■ DATA PROVIDED:
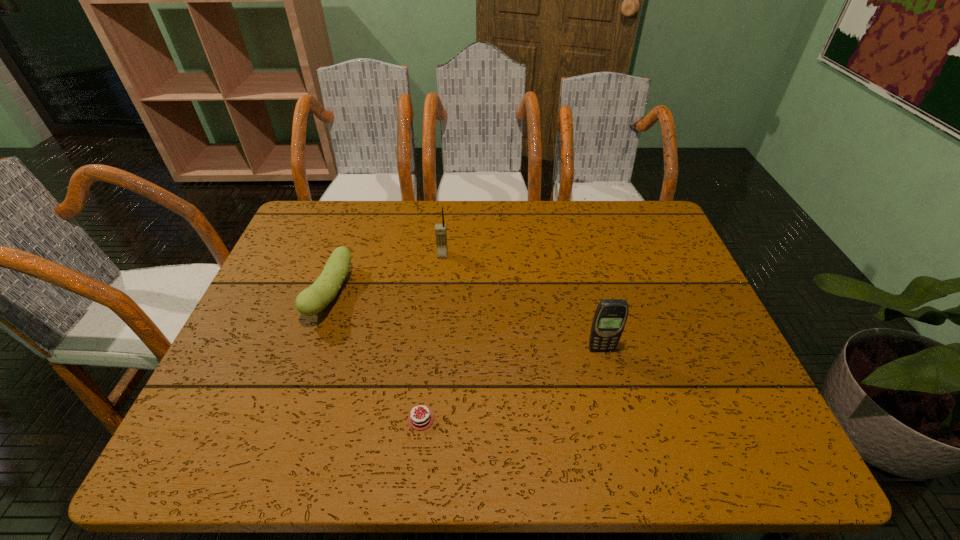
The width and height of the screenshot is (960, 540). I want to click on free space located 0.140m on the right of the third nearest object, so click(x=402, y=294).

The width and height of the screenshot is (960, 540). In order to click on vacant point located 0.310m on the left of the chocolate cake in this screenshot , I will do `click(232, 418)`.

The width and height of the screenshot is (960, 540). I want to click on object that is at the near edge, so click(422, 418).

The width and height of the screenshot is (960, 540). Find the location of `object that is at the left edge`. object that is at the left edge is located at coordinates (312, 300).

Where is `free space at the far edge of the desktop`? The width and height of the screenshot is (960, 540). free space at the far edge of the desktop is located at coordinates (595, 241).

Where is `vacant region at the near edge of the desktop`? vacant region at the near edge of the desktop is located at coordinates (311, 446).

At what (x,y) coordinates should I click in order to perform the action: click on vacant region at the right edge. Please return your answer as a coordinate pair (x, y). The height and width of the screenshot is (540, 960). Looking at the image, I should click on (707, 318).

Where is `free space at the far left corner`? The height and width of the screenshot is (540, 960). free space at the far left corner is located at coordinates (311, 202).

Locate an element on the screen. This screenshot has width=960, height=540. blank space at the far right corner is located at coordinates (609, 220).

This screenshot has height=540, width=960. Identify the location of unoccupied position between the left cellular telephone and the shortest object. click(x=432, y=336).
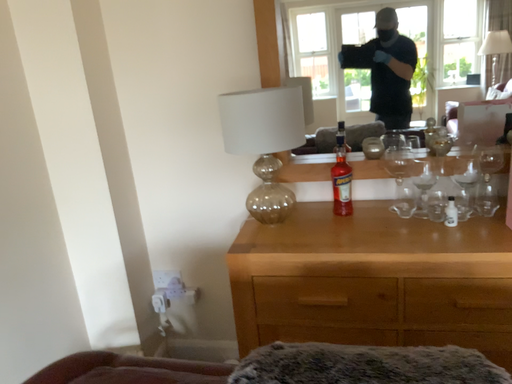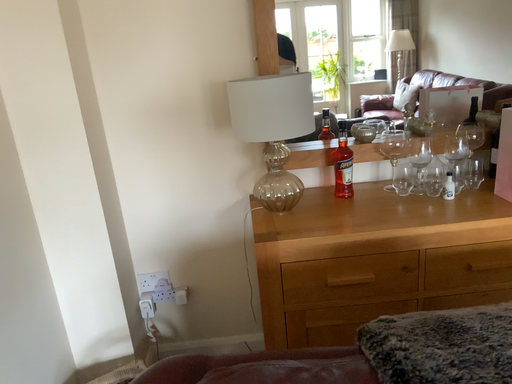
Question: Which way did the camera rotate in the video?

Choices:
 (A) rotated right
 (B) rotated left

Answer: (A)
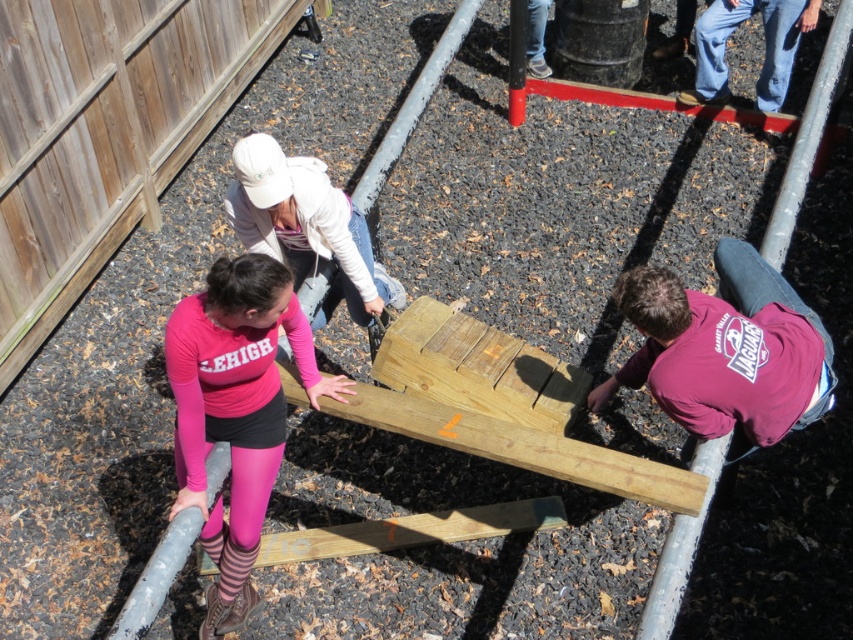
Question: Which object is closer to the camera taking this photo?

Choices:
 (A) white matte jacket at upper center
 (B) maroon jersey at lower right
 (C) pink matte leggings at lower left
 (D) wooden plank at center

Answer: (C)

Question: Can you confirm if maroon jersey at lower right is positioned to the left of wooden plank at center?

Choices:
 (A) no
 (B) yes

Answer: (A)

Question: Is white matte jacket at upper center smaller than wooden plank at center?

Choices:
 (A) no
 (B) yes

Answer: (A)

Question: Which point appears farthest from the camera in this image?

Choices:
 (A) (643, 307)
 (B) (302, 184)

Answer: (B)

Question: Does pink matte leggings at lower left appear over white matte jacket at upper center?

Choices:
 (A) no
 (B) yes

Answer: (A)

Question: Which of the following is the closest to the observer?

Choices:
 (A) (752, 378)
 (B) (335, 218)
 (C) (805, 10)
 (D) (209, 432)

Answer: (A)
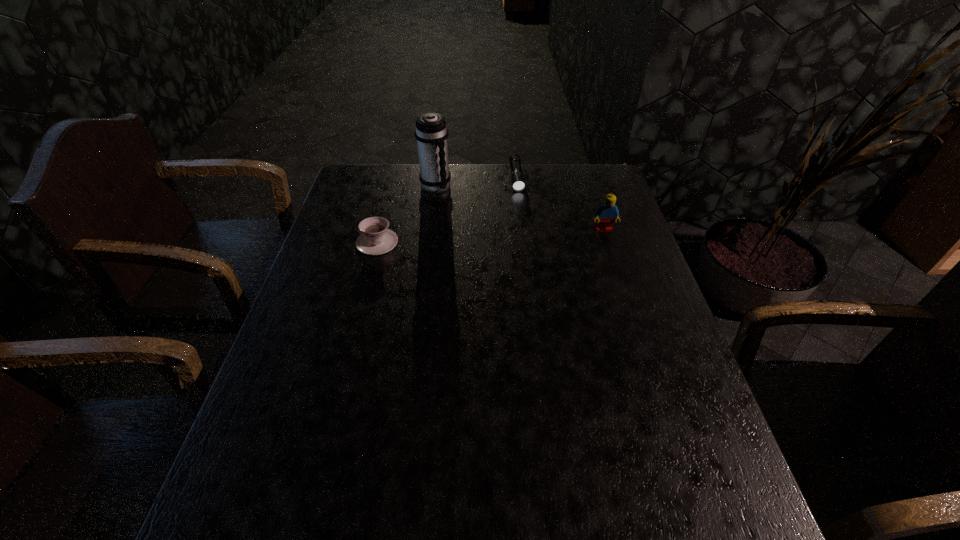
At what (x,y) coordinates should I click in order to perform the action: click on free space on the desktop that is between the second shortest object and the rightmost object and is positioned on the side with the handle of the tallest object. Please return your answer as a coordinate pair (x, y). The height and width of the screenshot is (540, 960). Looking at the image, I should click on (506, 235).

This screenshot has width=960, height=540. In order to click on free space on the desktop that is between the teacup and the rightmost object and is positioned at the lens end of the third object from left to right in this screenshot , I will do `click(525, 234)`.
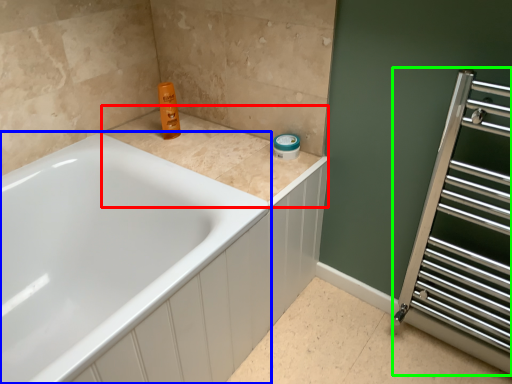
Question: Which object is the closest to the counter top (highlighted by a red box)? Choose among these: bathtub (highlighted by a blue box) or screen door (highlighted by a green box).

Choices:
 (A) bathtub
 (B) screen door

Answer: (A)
--
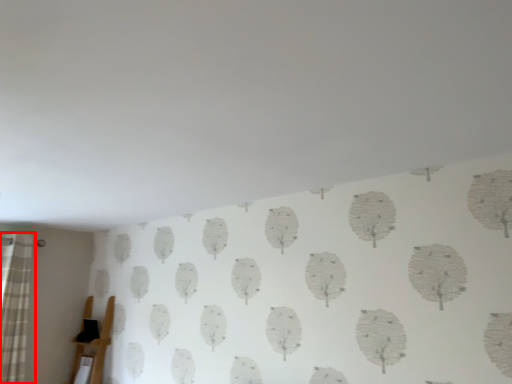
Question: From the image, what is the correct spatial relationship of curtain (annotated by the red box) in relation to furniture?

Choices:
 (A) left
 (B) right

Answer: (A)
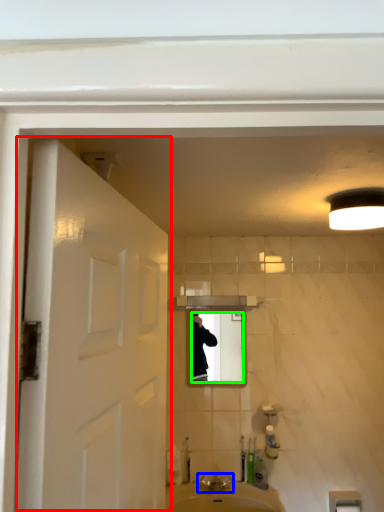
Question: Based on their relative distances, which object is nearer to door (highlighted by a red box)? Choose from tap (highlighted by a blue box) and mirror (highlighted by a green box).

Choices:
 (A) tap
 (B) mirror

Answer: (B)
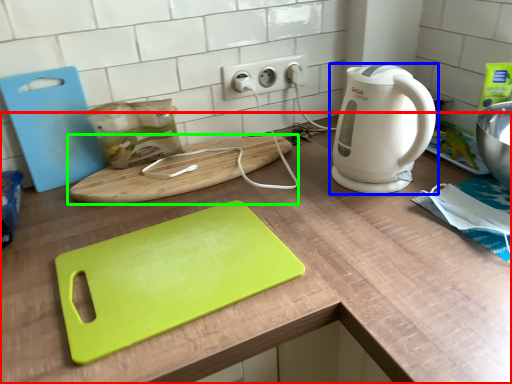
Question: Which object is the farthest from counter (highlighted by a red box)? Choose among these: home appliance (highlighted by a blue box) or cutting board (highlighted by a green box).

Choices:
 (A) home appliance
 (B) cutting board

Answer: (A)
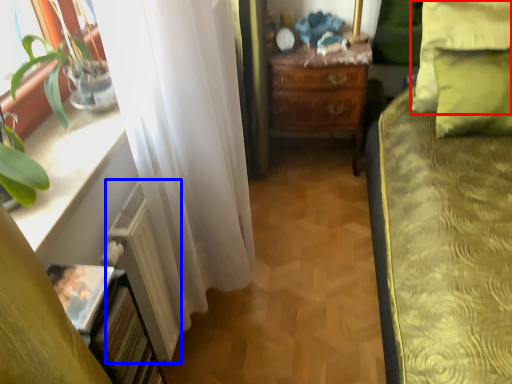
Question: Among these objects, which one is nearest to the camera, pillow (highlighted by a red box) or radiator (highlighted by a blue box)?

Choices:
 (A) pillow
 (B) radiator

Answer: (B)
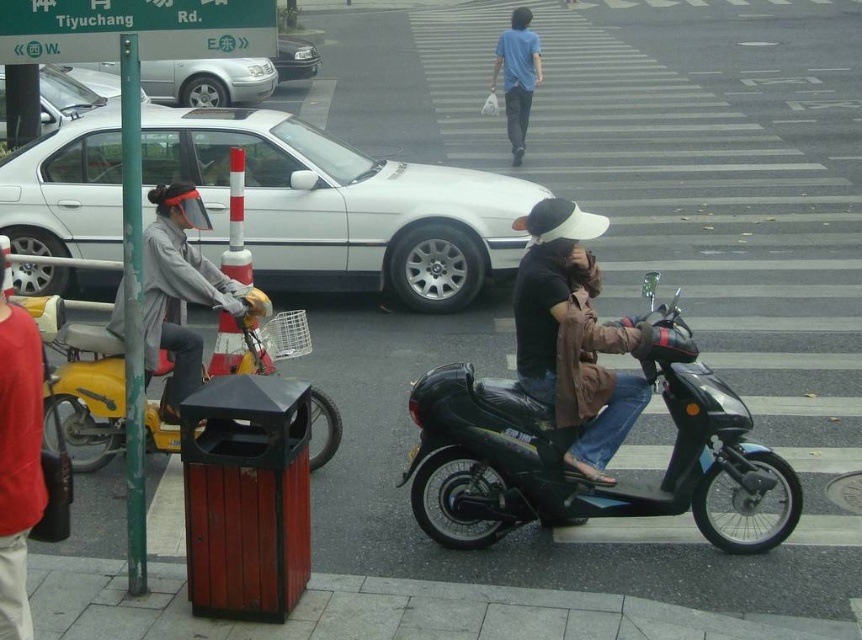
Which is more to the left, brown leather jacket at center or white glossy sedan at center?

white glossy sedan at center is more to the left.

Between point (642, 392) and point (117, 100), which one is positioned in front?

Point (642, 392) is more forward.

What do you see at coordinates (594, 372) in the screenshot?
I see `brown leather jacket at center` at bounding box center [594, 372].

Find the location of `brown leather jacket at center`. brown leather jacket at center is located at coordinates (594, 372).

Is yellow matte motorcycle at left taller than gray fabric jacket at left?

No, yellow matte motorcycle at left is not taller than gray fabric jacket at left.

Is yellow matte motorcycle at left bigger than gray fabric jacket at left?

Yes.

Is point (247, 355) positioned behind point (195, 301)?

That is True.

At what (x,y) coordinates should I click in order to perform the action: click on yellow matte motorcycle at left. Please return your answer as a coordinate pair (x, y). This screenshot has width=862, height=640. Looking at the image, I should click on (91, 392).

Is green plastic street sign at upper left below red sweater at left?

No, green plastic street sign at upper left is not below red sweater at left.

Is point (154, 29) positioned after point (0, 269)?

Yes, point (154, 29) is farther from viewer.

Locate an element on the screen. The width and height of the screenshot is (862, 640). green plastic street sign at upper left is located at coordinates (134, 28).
==
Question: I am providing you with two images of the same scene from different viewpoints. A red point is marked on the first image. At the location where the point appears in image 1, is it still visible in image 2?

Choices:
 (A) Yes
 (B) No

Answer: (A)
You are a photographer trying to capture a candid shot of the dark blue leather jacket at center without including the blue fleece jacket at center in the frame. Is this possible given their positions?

■ YOUR ASSIGNMENT: Please copy, word for word, the lines above, starting at the one that contains "Question: Based on" and stopping after the one that contains "Is point (247, 355)". Leave out the pictures.

■ SOLVED PROBLEM:
Question: Based on their relative distances, which object is nearer to door (highlighted by a red box)? Choose from tap (highlighted by a blue box) and mirror (highlighted by a green box).

Choices:
 (A) tap
 (B) mirror

Answer: (B)
Question: Which object is the farthest from counter (highlighted by a red box)? Choose among these: home appliance (highlighted by a blue box) or cutting board (highlighted by a green box).

Choices:
 (A) home appliance
 (B) cutting board

Answer: (A)
Question: Among these objects, which one is nearest to the camera, pillow (highlighted by a red box) or radiator (highlighted by a blue box)?

Choices:
 (A) pillow
 (B) radiator

Answer: (B)
Which is more to the left, brown leather jacket at center or white glossy sedan at center?

white glossy sedan at center is more to the left.

Between point (642, 392) and point (117, 100), which one is positioned in front?

Point (642, 392) is more forward.

What do you see at coordinates (594, 372) in the screenshot?
I see `brown leather jacket at center` at bounding box center [594, 372].

Find the location of `brown leather jacket at center`. brown leather jacket at center is located at coordinates (594, 372).

Is yellow matte motorcycle at left taller than gray fabric jacket at left?

No, yellow matte motorcycle at left is not taller than gray fabric jacket at left.

Is yellow matte motorcycle at left bigger than gray fabric jacket at left?

Yes.

Is point (247, 355) positioned behind point (195, 301)?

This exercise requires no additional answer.